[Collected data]
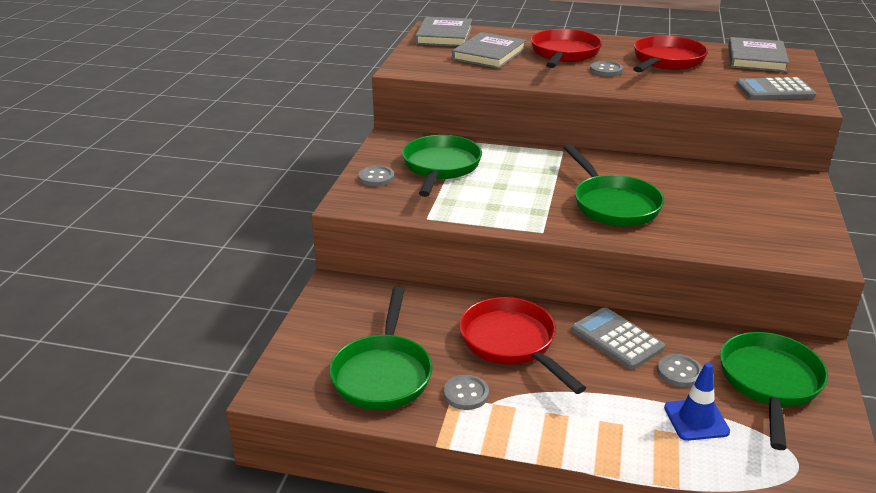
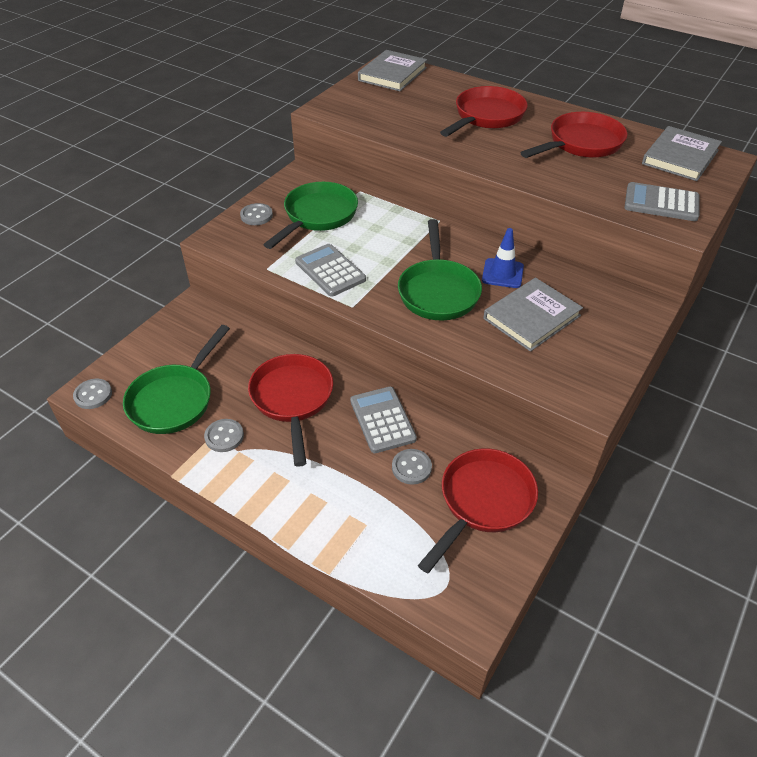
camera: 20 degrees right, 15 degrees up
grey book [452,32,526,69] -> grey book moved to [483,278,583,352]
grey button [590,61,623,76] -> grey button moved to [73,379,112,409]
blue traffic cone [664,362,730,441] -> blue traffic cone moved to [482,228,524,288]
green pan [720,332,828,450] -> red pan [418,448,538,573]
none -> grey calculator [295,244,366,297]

PROMPT » Exact copy, no pictures: reproduce every record above.

PROBLEM SOLUTION »
camera: 20 degrees right, 15 degrees up
grey book [452,32,526,69] -> grey book moved to [483,278,583,352]
grey button [590,61,623,76] -> grey button moved to [73,379,112,409]
blue traffic cone [664,362,730,441] -> blue traffic cone moved to [482,228,524,288]
green pan [720,332,828,450] -> red pan [418,448,538,573]
none -> grey calculator [295,244,366,297]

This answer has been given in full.